Task brief: Pictures in the listing below are skipped, while the lines from the "C6: none -> 4700uF (plus Y6, minus W4)" line through the "U13: NAND 74LS00" line are returned word for word.
☆ ☆ ☆
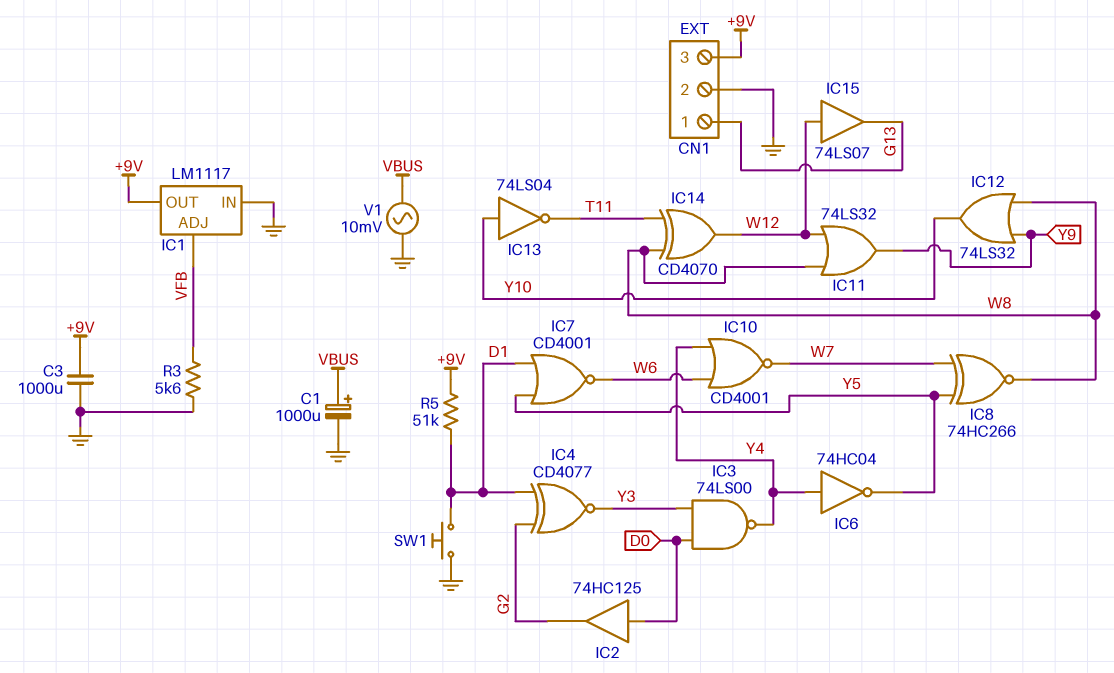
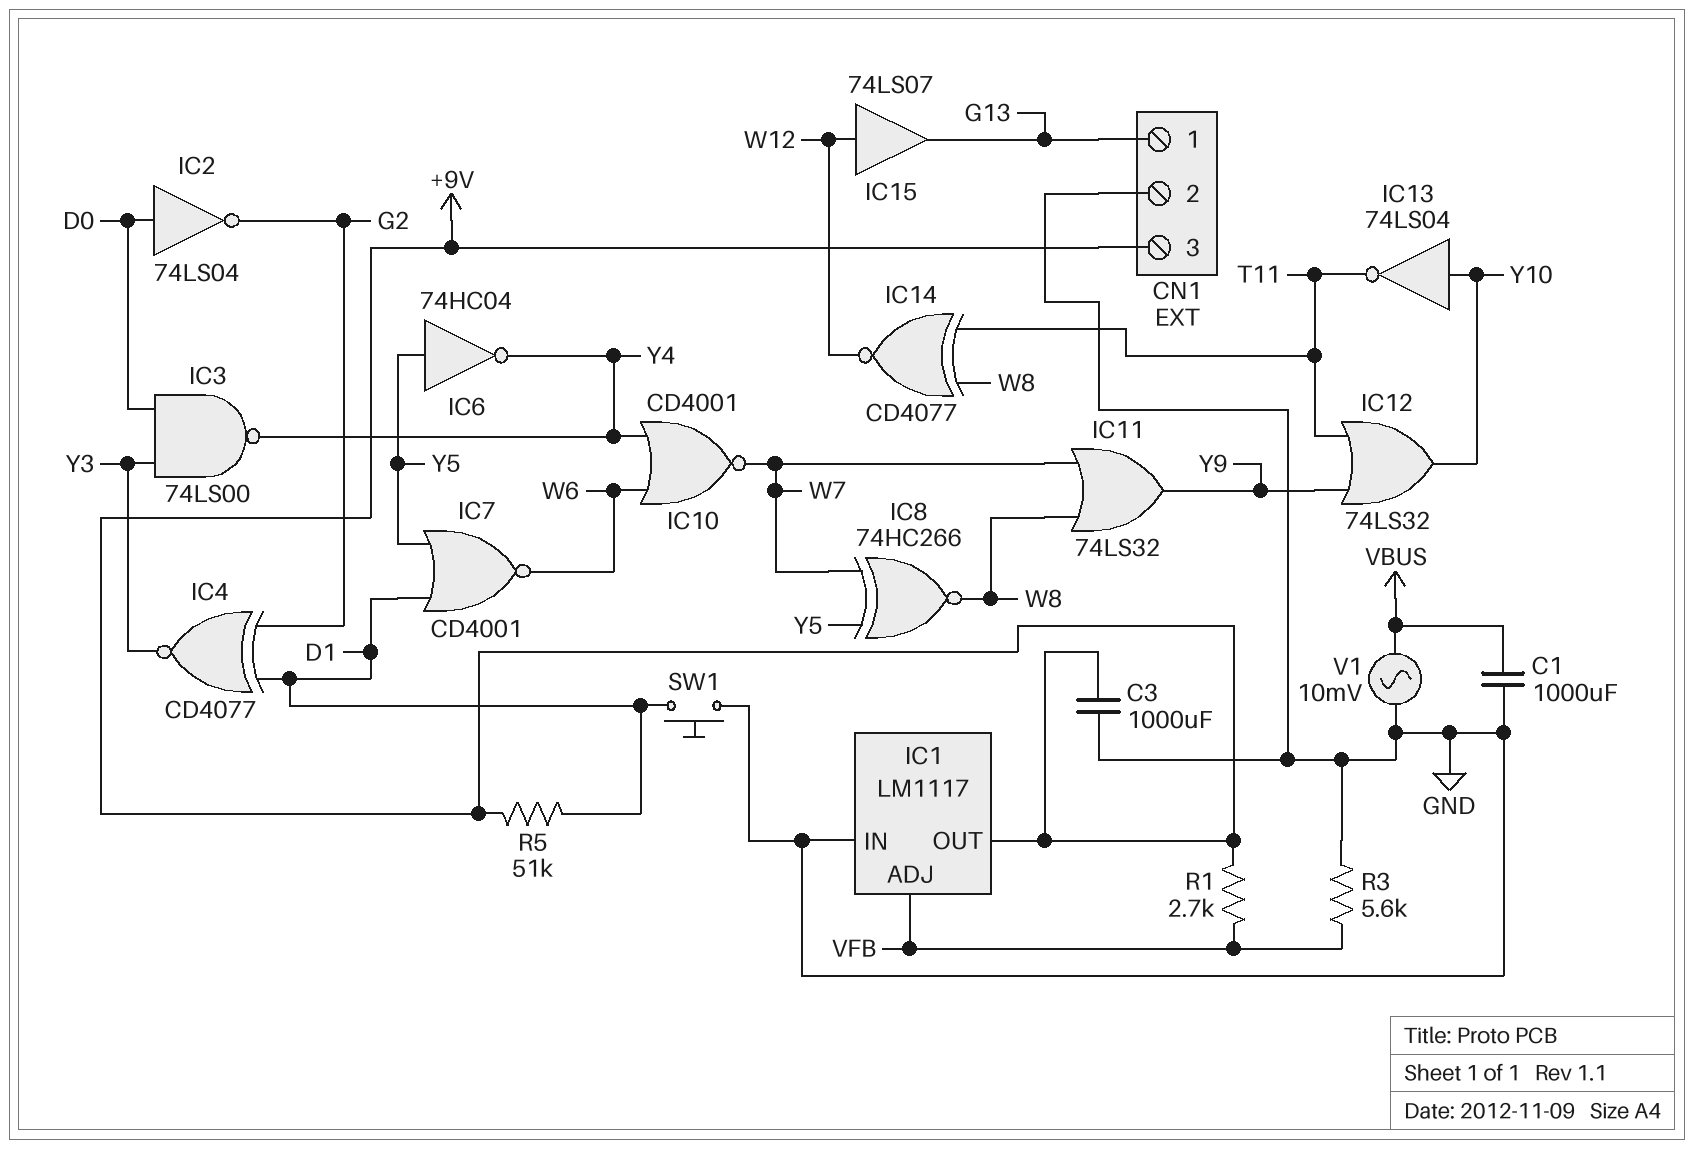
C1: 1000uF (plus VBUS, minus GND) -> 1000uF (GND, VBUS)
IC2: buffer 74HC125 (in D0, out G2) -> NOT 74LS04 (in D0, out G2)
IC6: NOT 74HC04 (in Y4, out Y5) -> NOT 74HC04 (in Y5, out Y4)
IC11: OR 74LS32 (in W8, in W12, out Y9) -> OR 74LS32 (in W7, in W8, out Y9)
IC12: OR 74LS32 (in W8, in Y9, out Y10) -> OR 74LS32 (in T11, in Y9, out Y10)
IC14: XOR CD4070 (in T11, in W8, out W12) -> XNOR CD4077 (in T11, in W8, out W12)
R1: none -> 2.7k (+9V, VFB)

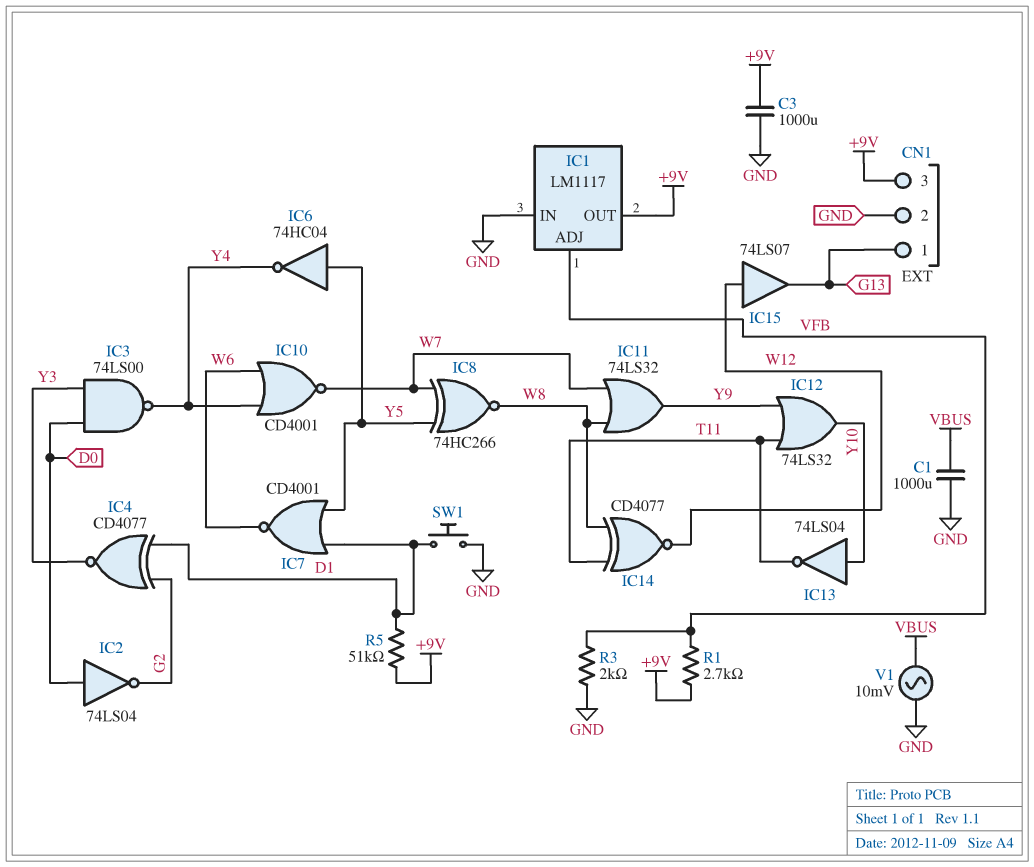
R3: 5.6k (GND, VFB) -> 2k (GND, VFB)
☆ ☆ ☆
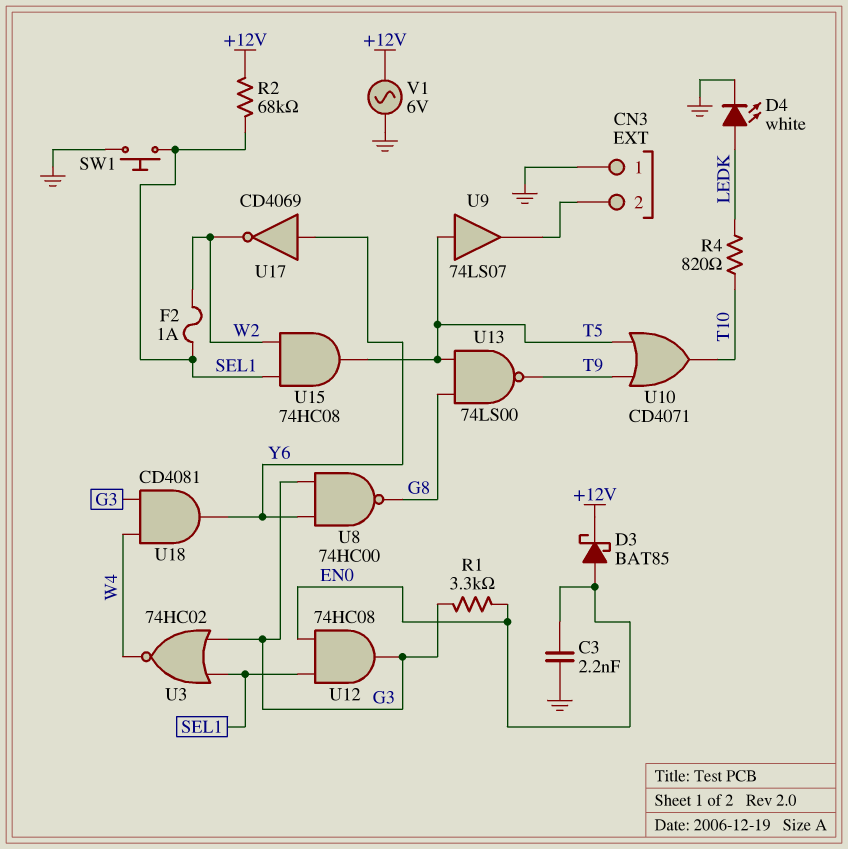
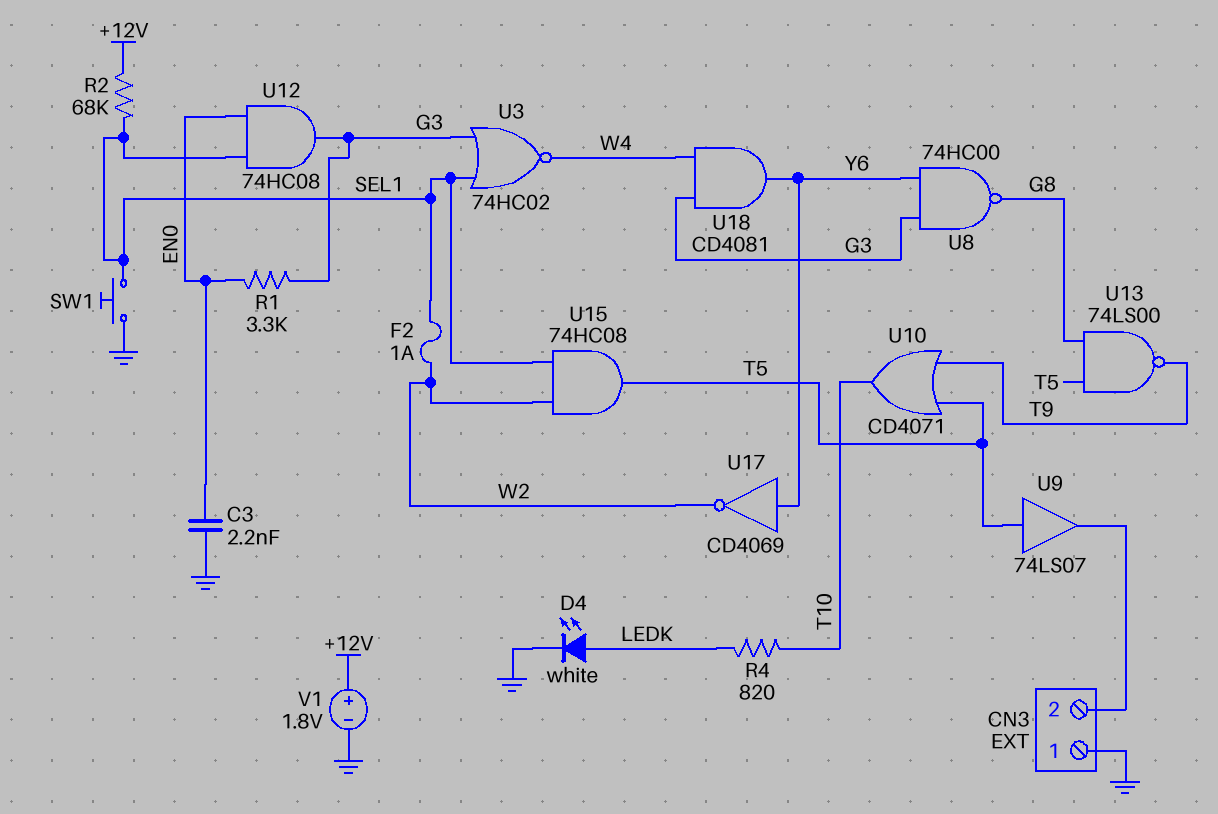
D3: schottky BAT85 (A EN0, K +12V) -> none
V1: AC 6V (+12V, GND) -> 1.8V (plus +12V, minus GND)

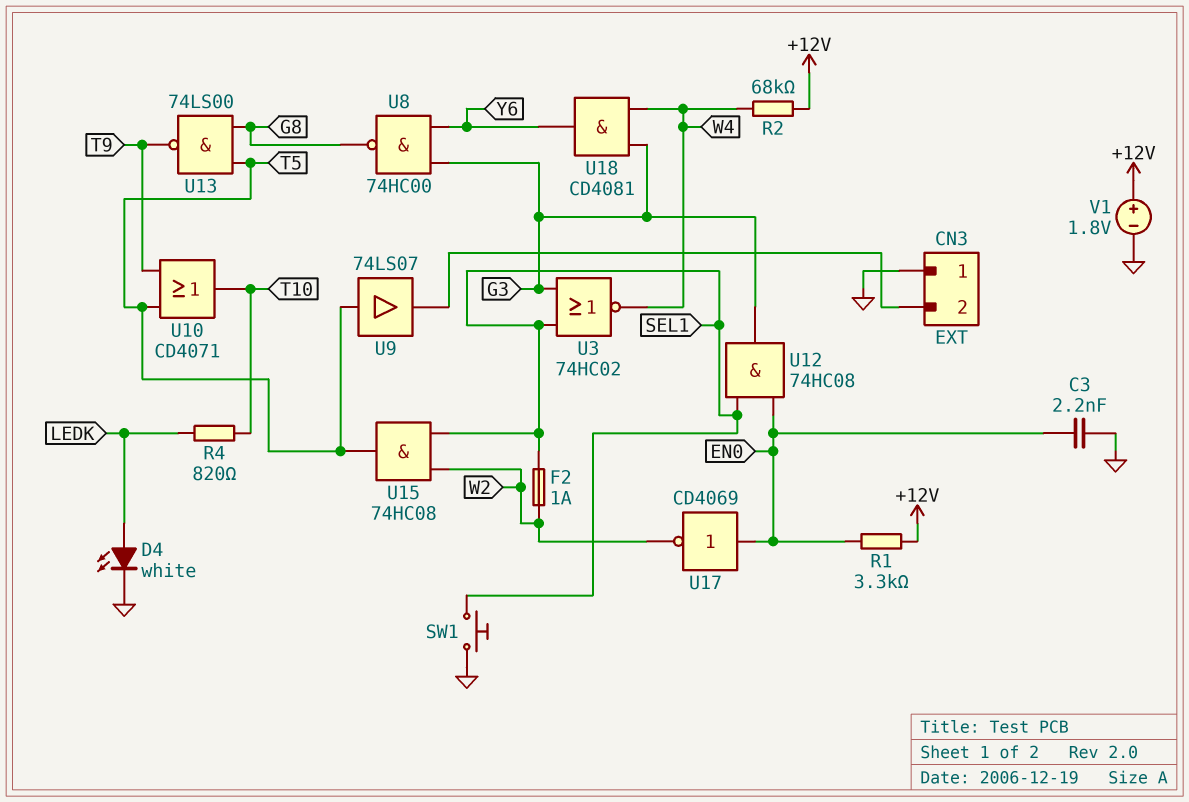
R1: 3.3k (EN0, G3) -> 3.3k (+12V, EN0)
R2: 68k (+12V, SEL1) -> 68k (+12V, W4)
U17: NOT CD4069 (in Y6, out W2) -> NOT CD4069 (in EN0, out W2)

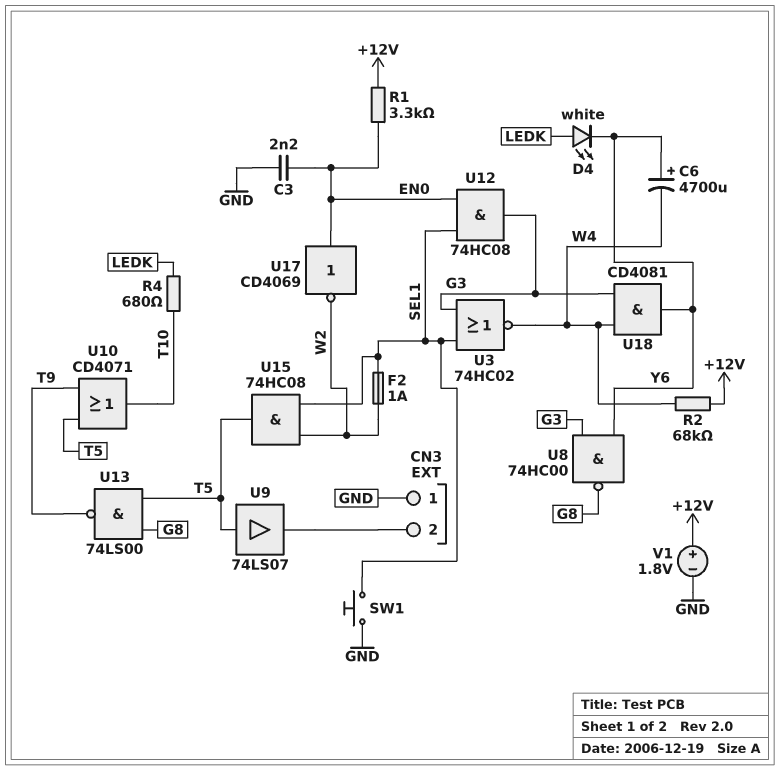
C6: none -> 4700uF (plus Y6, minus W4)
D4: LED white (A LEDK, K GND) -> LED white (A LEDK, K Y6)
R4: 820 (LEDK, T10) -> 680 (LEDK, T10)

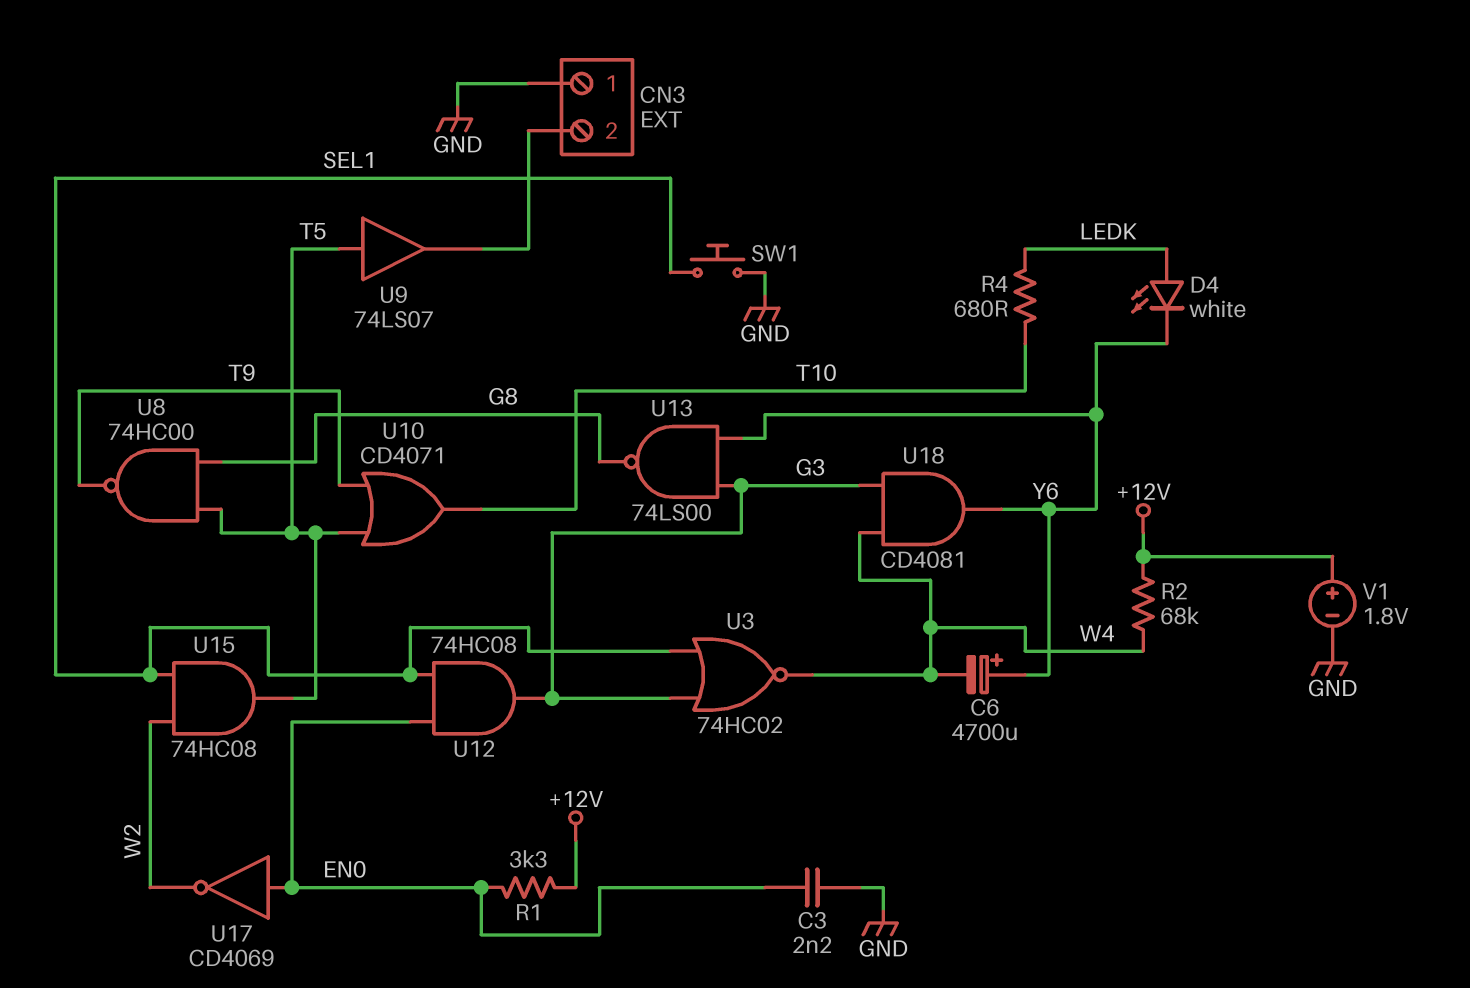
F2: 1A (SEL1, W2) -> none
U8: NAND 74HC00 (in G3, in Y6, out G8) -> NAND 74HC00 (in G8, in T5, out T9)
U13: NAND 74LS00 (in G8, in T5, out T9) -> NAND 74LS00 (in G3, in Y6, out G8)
☆ ☆ ☆
Reply to the exercise:
C6: none -> 4700uF (plus Y6, minus W4)
D4: LED white (A LEDK, K GND) -> LED white (A LEDK, K Y6)
R4: 820 (LEDK, T10) -> 680 (LEDK, T10)

F2: 1A (SEL1, W2) -> none
U8: NAND 74HC00 (in G3, in Y6, out G8) -> NAND 74HC00 (in G8, in T5, out T9)
U13: NAND 74LS00 (in G8, in T5, out T9) -> NAND 74LS00 (in G3, in Y6, out G8)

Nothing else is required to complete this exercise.